◆ **Exercise aim**: What you return should match the data below exactly, with no pictures in it.

Scene images with change listings
____
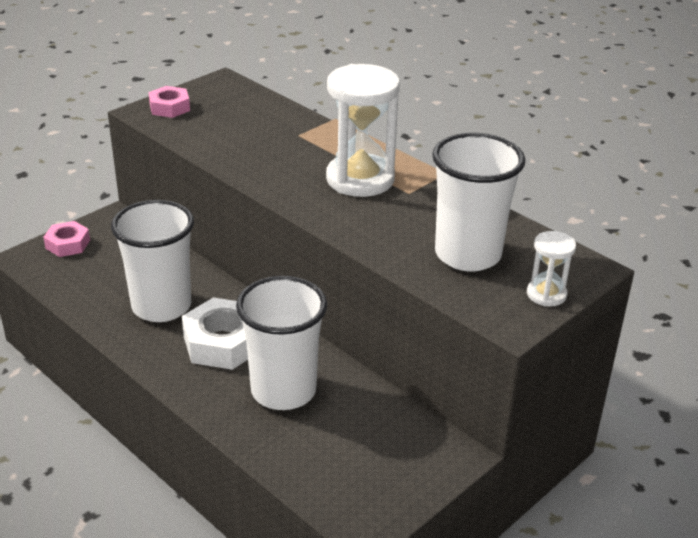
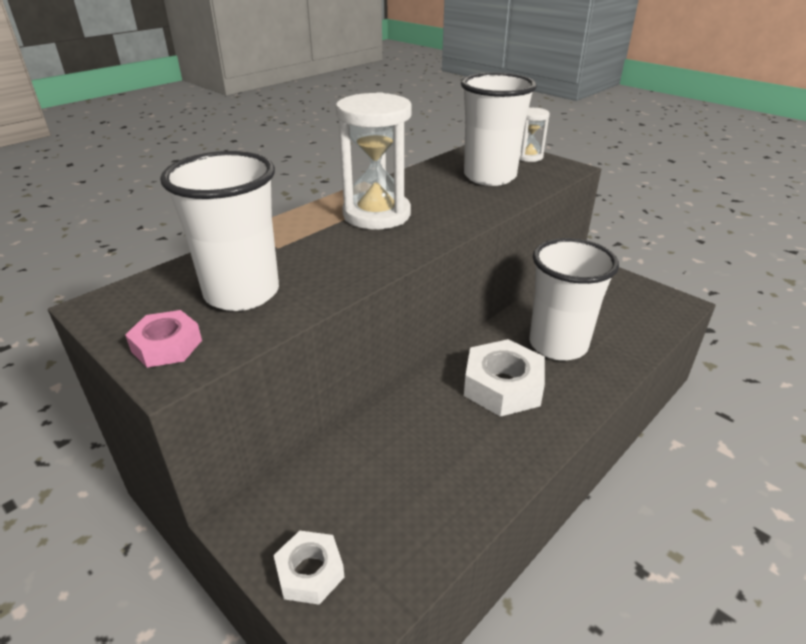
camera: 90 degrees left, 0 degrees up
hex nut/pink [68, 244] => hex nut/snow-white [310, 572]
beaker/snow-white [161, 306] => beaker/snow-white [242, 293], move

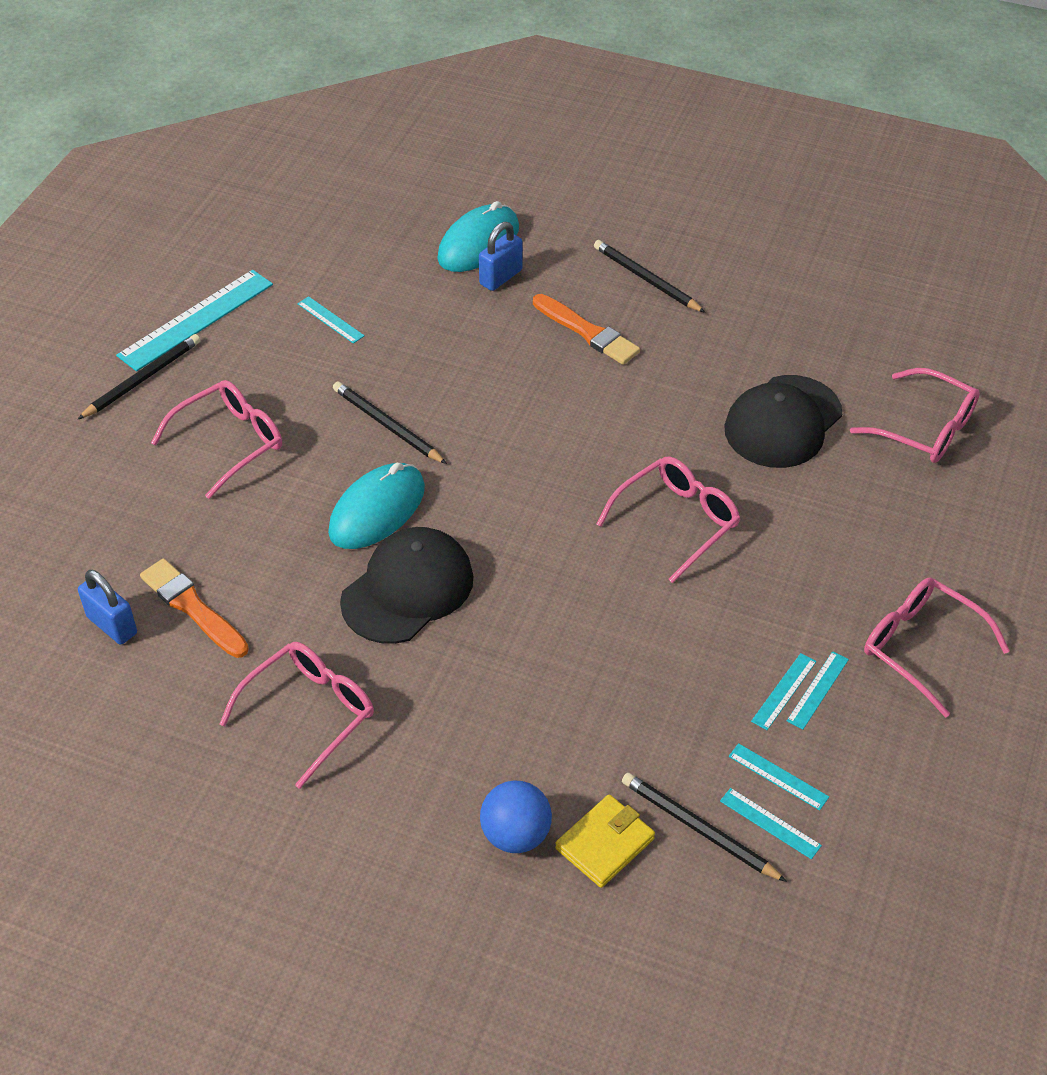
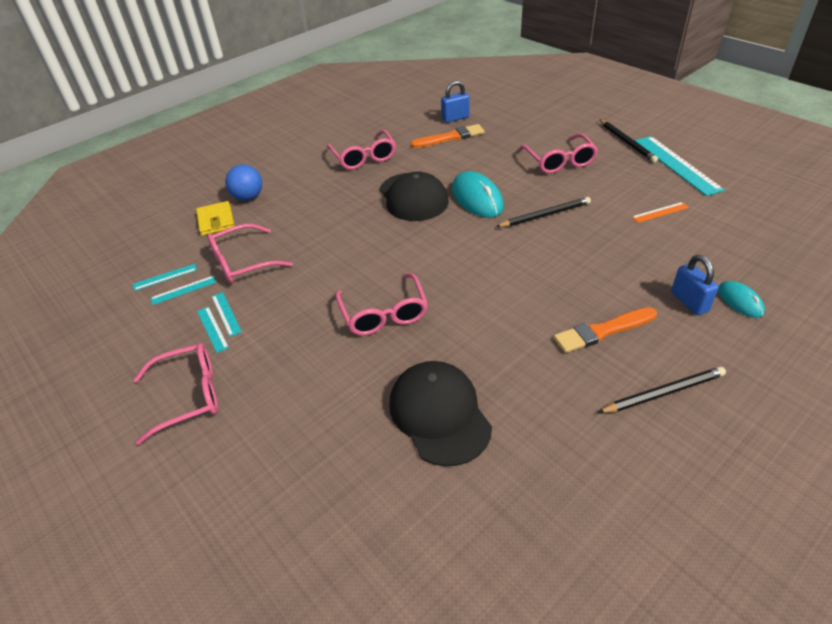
camera: 120 degrees right, 5 degrees down
measuring stick/teal [330, 320] => measuring stick/bright orange [660, 212]
PC mouse/teal [478, 243] => PC mouse/teal [740, 301], x0.56
pencil/black [698, 829] => nothing
eyeglasses/pink [925, 428] => eyeglasses/pink [242, 263], move

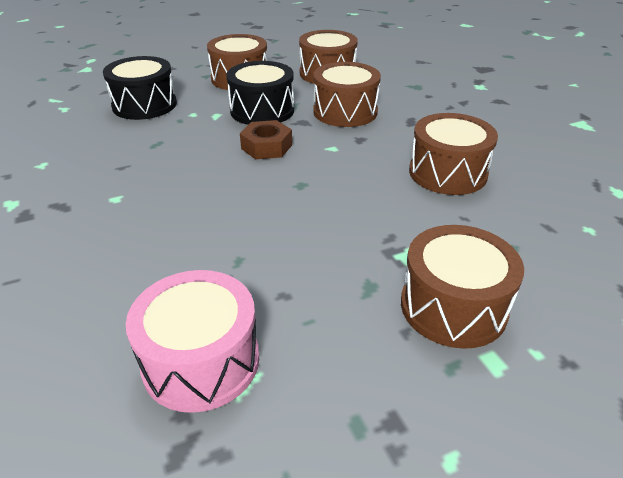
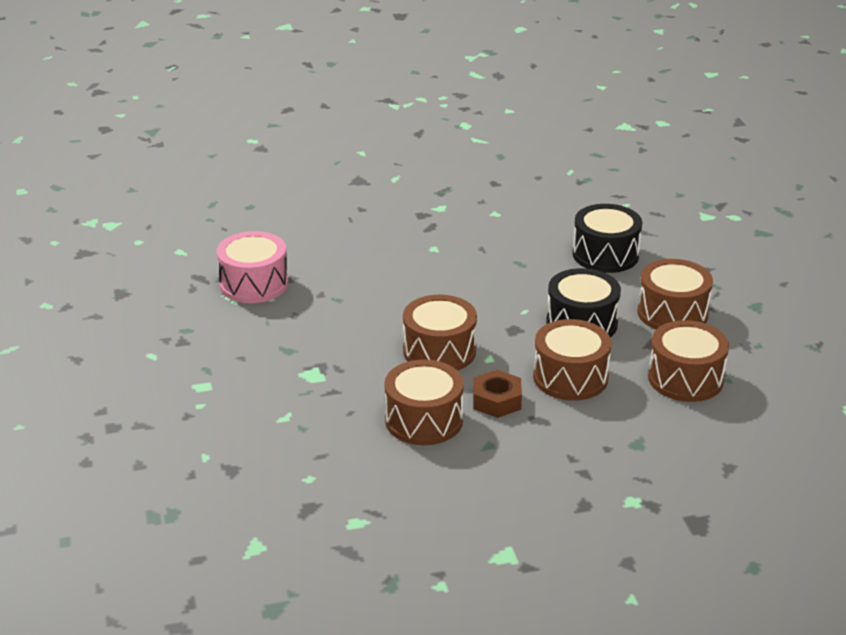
camera: 100 degrees right, 5 degrees down
hex nut/dark brown [266, 147] => hex nut/dark brown [497, 400], move
toy drum/dark brown [453, 306] => toy drum/dark brown [439, 351], move

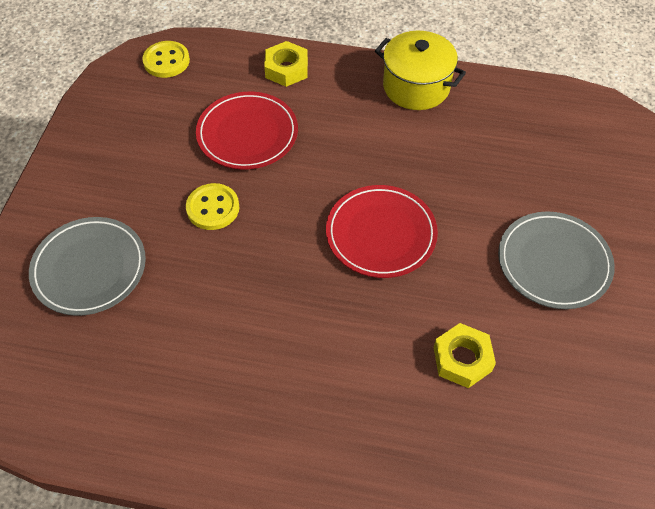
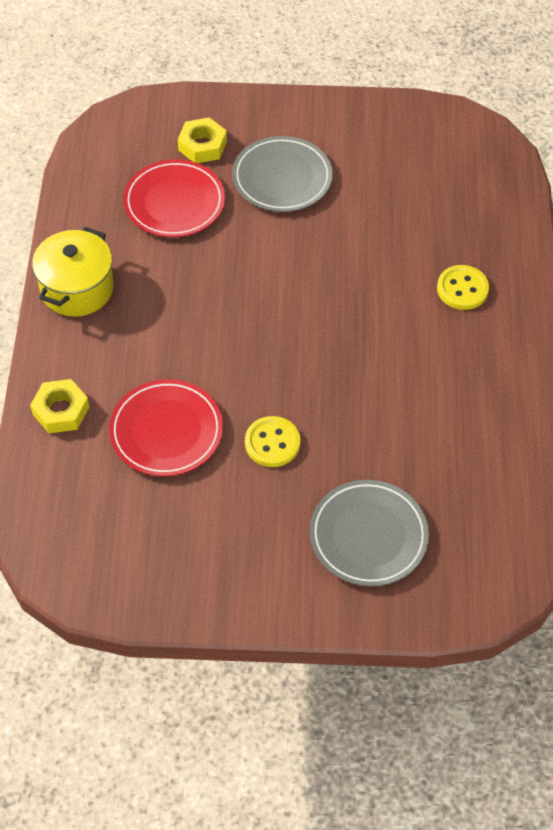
camera: 100 degrees left, 0 degrees up
shirt button/yellow [166, 61] => shirt button/yellow [462, 289], move
dinner plate/red [381, 234] => dinner plate/red [174, 202], move
hex nut/yellow [462, 359] => hex nut/yellow [202, 145], move

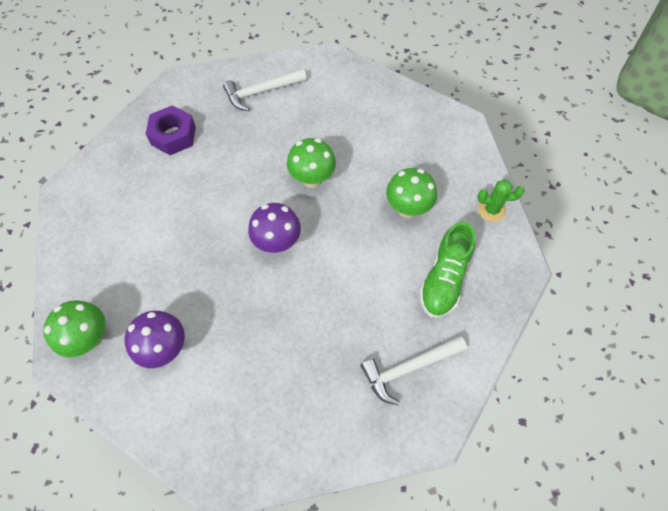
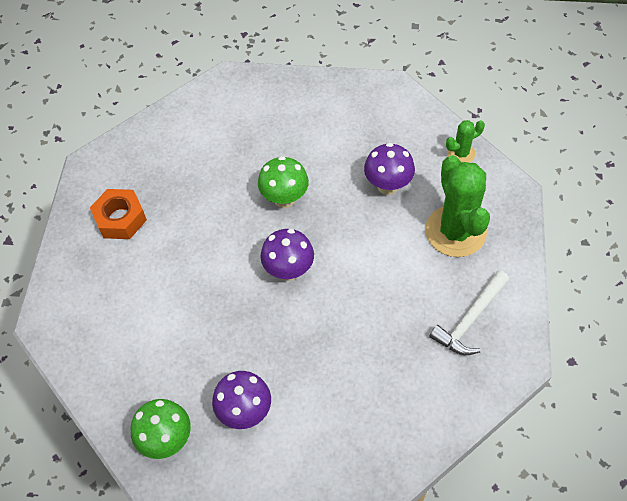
camera: 25 degrees left, 5 degrees down
hex nut/royal purple [173, 135] => hex nut/bright orange [120, 219]
hammer/snow-white [262, 92] => nothing
mushroom/emerald [407, 208] => mushroom/royal purple [387, 186]
shoe/emerald [444, 279] => saguaro cactus/emerald [455, 231]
____
◆ **Task response**:
camera: 90 degrees left, 0 degrees up
hex nut/pink [68, 244] => hex nut/snow-white [310, 572]
beaker/snow-white [161, 306] => beaker/snow-white [242, 293], move

camera: 120 degrees right, 5 degrees down
measuring stick/teal [330, 320] => measuring stick/bright orange [660, 212]
PC mouse/teal [478, 243] => PC mouse/teal [740, 301], x0.56
pencil/black [698, 829] => nothing
eyeglasses/pink [925, 428] => eyeglasses/pink [242, 263], move

camera: 100 degrees right, 5 degrees down
hex nut/dark brown [266, 147] => hex nut/dark brown [497, 400], move
toy drum/dark brown [453, 306] => toy drum/dark brown [439, 351], move

camera: 100 degrees left, 0 degrees up
shirt button/yellow [166, 61] => shirt button/yellow [462, 289], move
dinner plate/red [381, 234] => dinner plate/red [174, 202], move
hex nut/yellow [462, 359] => hex nut/yellow [202, 145], move

camera: 25 degrees left, 5 degrees down
hex nut/royal purple [173, 135] => hex nut/bright orange [120, 219]
hammer/snow-white [262, 92] => nothing
mushroom/emerald [407, 208] => mushroom/royal purple [387, 186]
shoe/emerald [444, 279] => saguaro cactus/emerald [455, 231]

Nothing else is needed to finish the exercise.